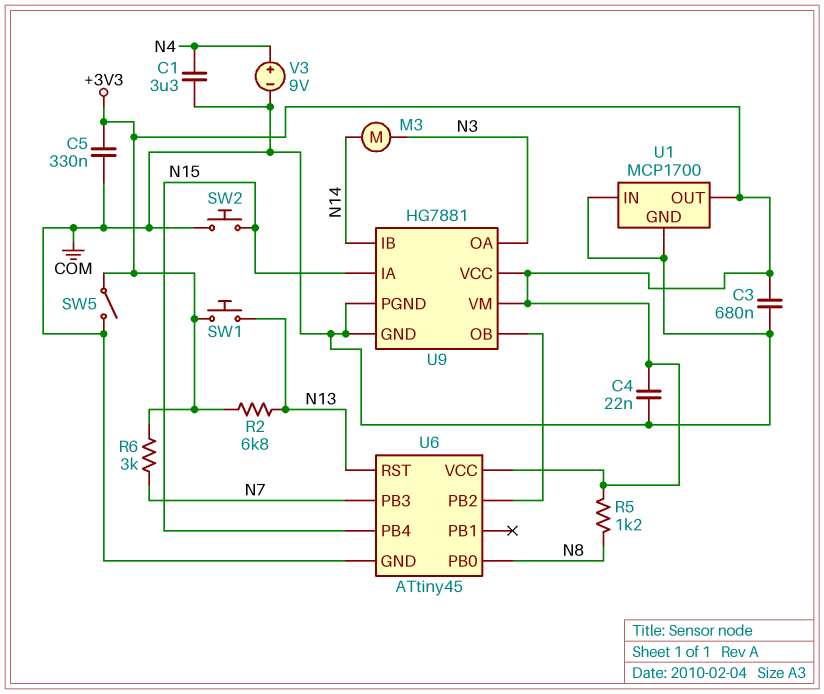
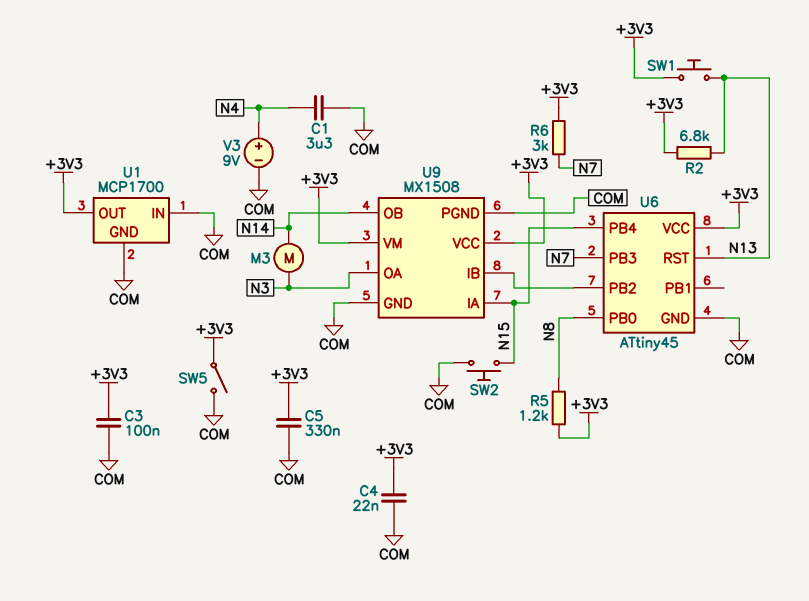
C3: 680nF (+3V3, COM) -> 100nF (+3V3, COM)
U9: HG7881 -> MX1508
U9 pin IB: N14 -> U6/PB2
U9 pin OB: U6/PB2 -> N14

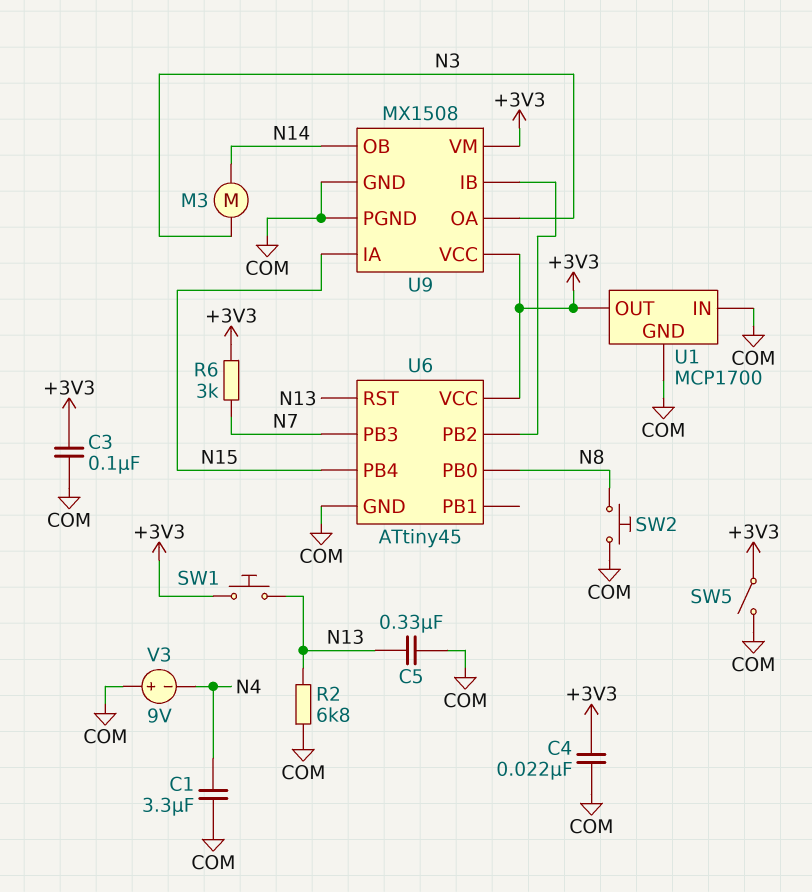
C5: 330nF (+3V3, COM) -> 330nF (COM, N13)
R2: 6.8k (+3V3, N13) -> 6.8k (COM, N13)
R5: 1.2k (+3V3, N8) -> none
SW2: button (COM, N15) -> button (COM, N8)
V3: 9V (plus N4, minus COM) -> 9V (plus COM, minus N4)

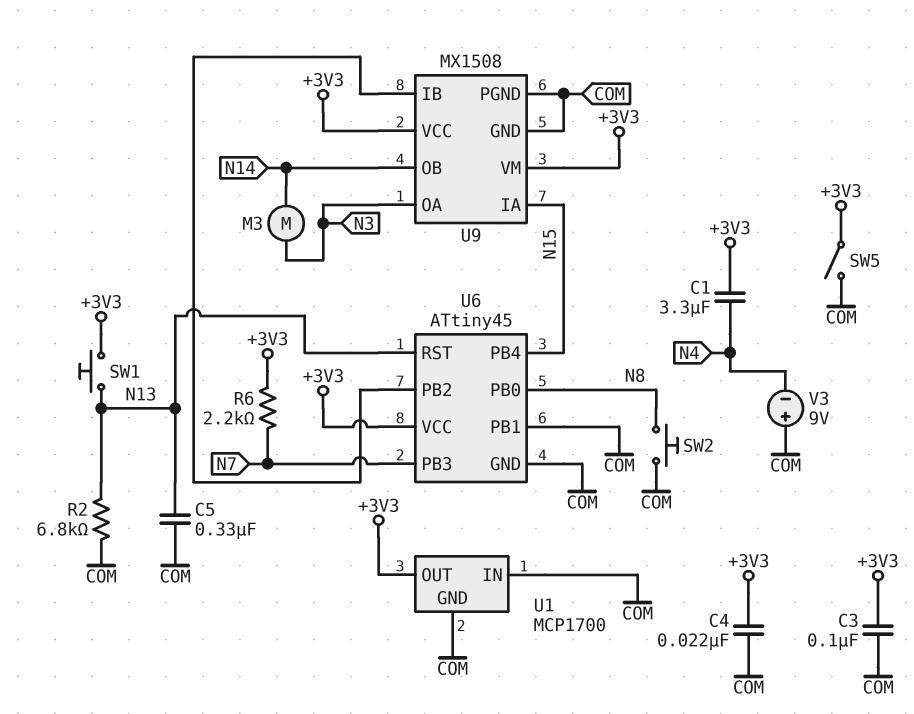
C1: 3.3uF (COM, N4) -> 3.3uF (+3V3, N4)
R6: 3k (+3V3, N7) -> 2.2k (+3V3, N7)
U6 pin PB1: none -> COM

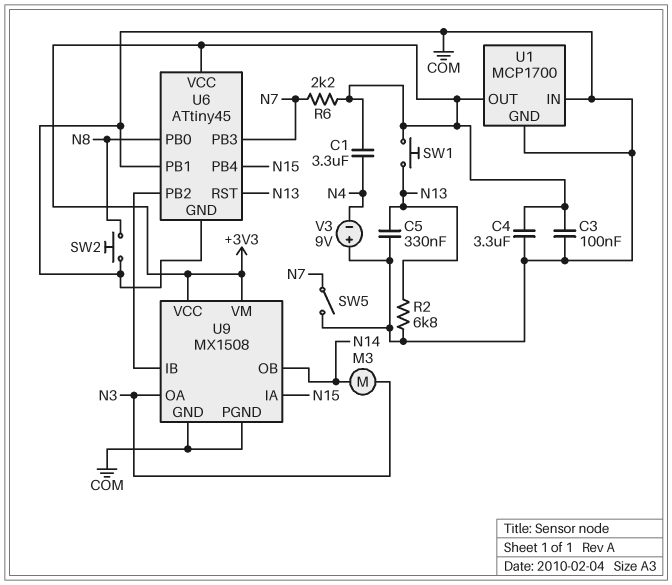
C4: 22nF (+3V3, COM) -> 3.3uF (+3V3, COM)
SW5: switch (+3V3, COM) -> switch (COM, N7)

* * *

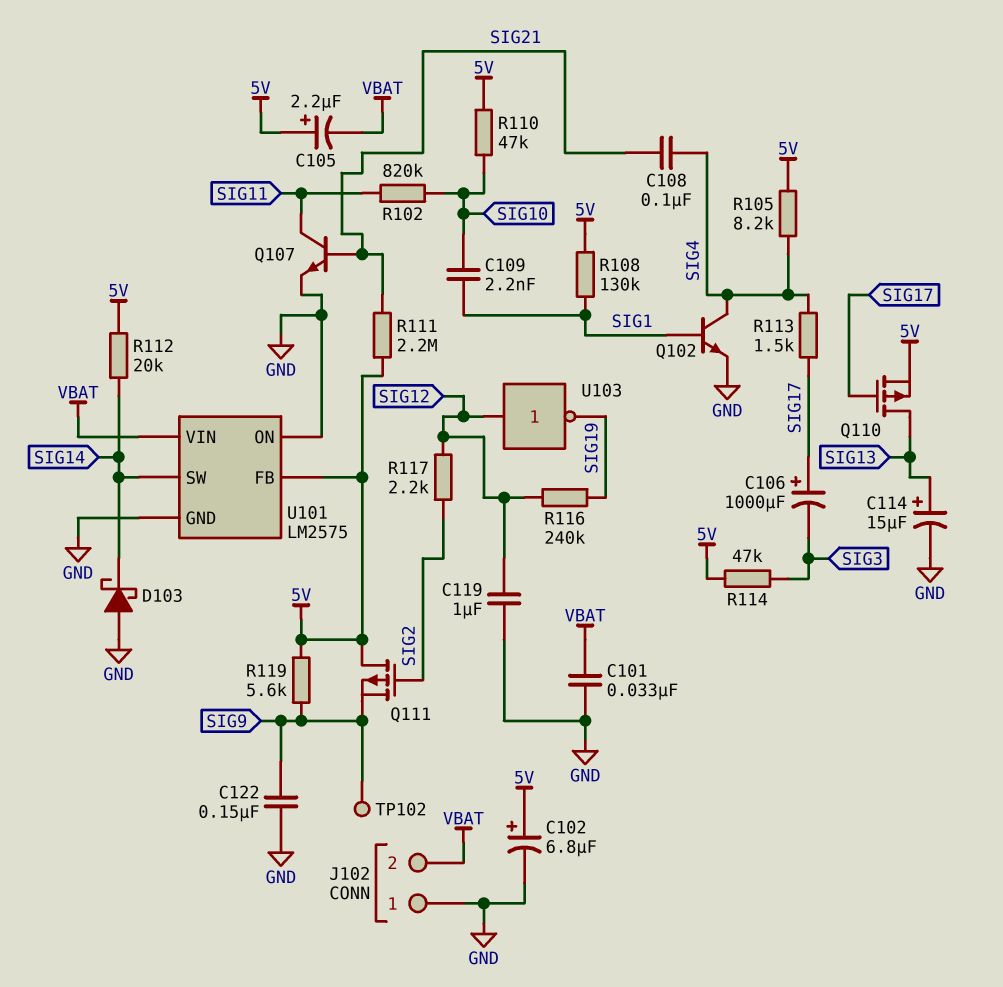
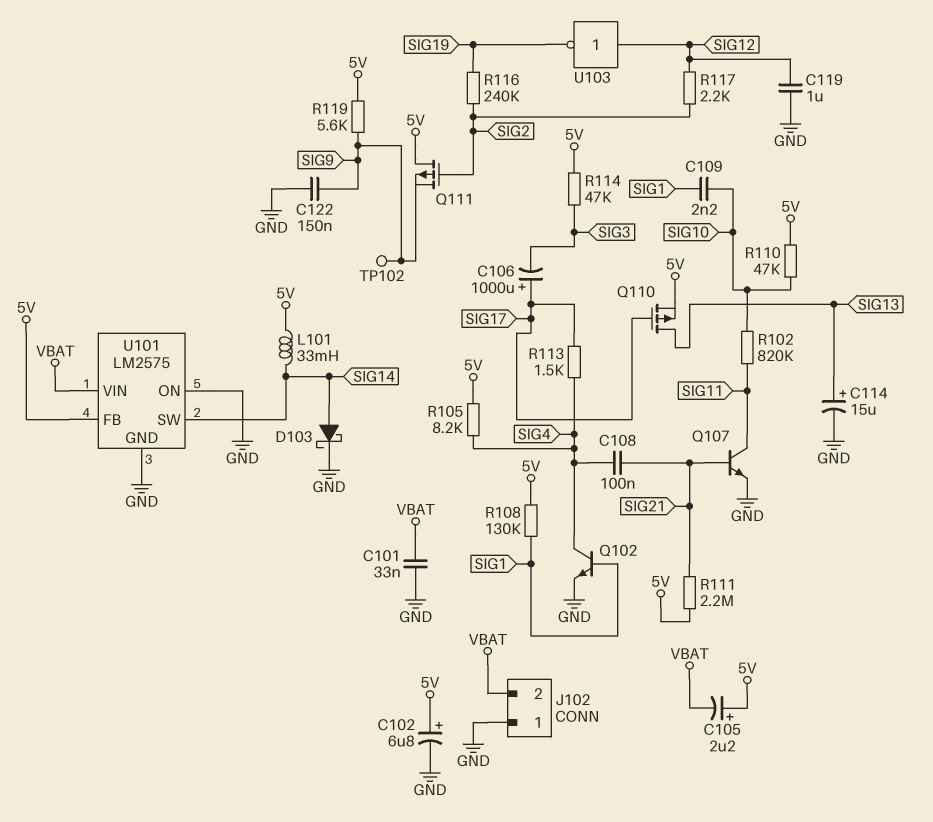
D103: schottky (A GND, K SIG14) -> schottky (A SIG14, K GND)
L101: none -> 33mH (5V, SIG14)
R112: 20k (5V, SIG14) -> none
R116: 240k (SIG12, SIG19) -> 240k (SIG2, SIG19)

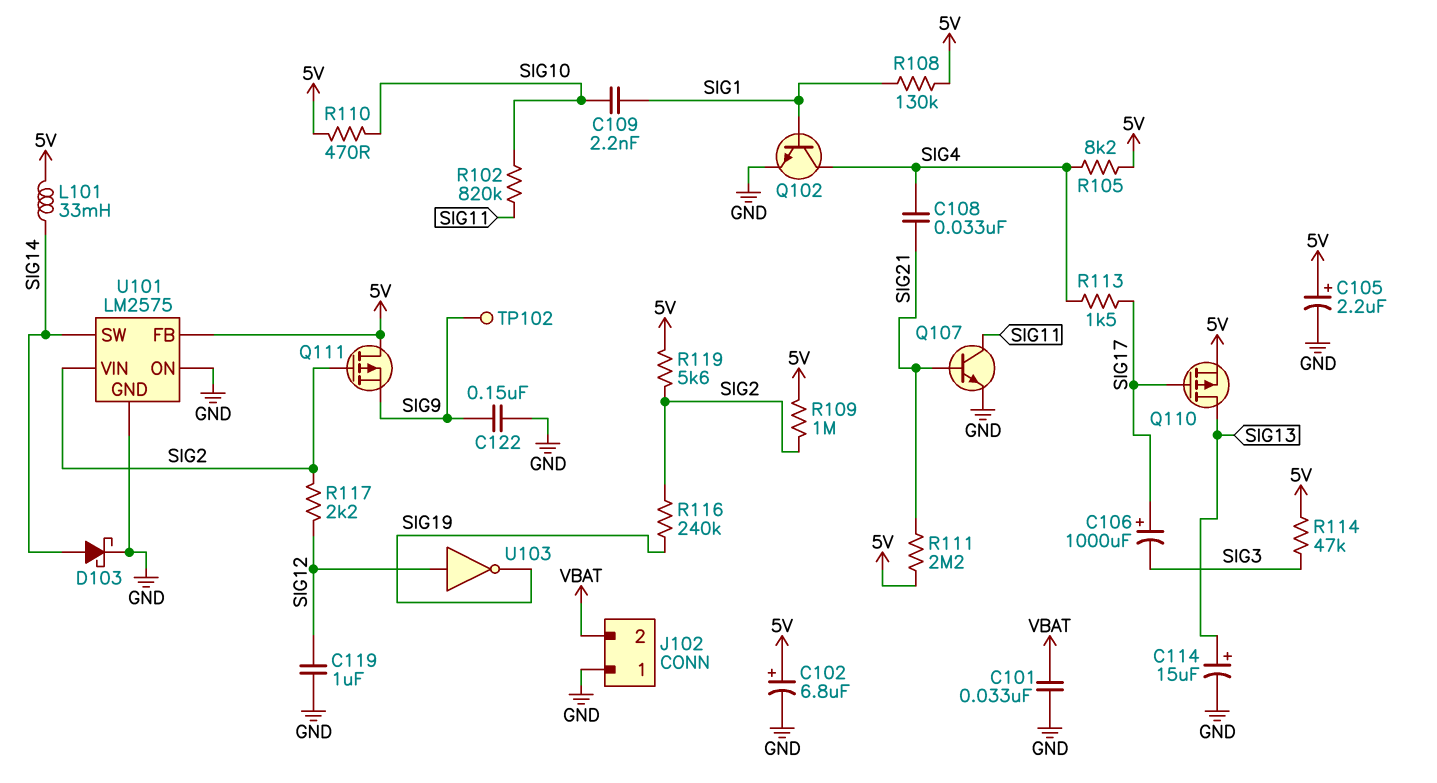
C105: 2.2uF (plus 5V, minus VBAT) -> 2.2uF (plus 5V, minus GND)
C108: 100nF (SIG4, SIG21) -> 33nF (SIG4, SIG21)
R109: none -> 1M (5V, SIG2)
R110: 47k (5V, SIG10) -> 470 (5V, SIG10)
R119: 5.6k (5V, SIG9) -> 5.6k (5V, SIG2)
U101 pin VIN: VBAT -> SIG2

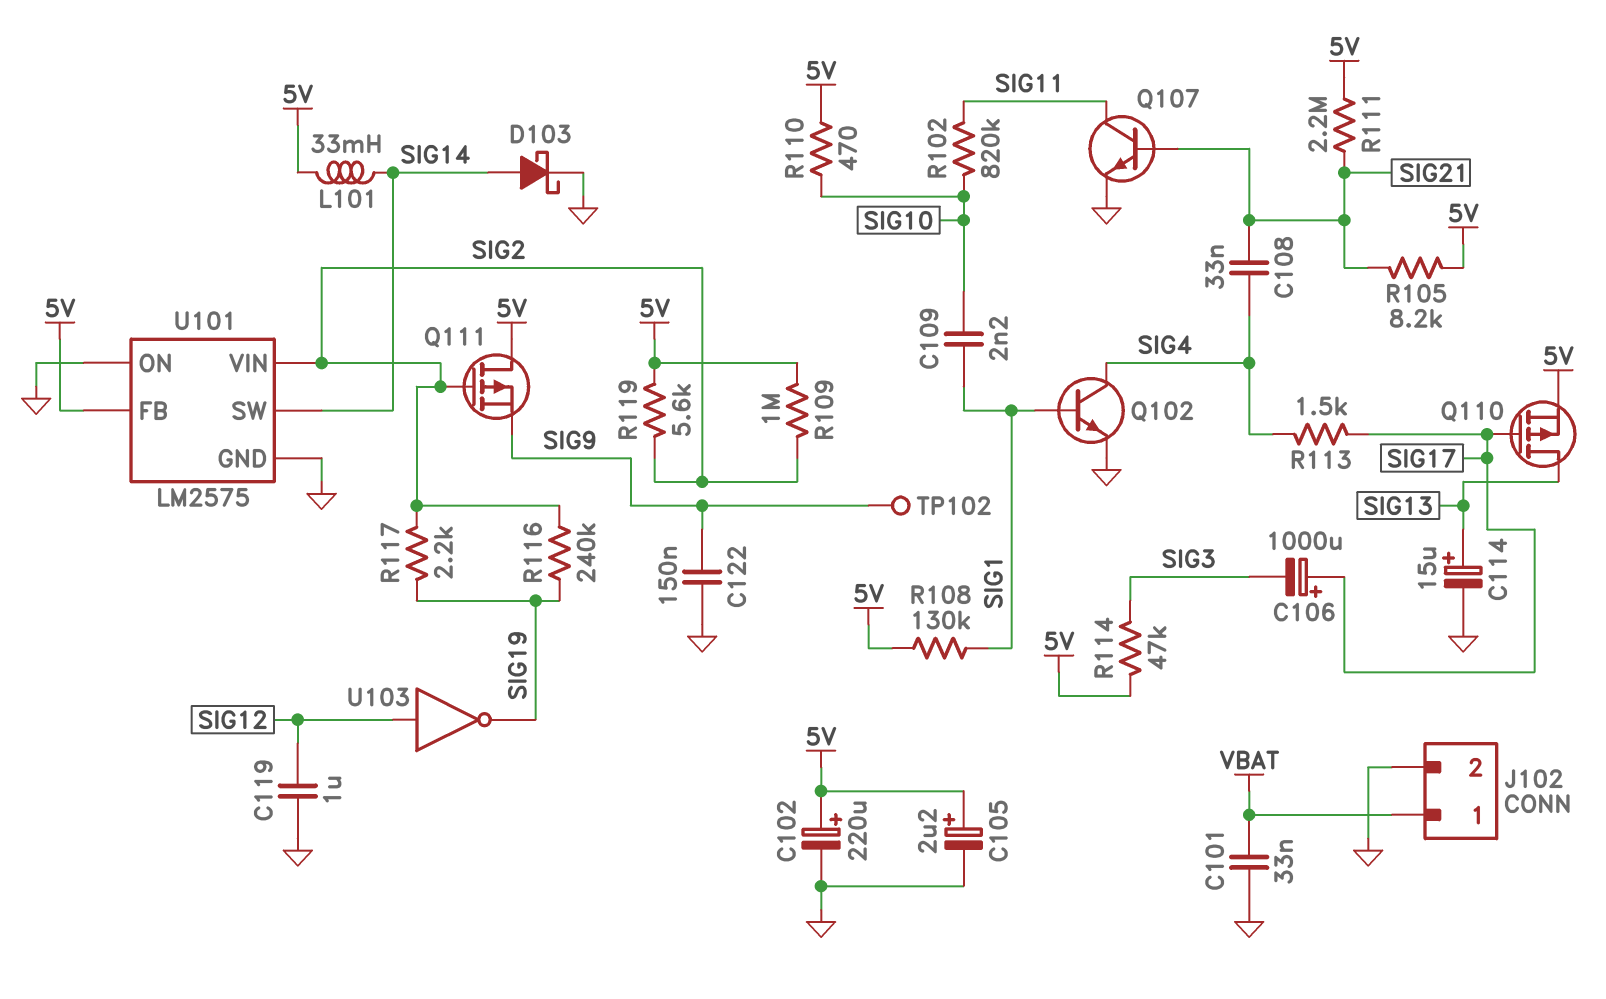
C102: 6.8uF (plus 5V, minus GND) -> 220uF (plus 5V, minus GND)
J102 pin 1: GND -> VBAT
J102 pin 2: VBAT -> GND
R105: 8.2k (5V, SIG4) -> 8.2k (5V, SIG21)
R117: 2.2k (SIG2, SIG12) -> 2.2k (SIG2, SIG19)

◆ Task to complete: Return a word-for-word copy of the lines above from the one holding "J102 pin 1: GND -> VBAT" through the one holding "R117: 2.2k (SIG2, SIG12)", with both of them included and nothing besides.

◆ Response to the task:
J102 pin 1: GND -> VBAT
J102 pin 2: VBAT -> GND
R105: 8.2k (5V, SIG4) -> 8.2k (5V, SIG21)
R117: 2.2k (SIG2, SIG12) -> 2.2k (SIG2, SIG19)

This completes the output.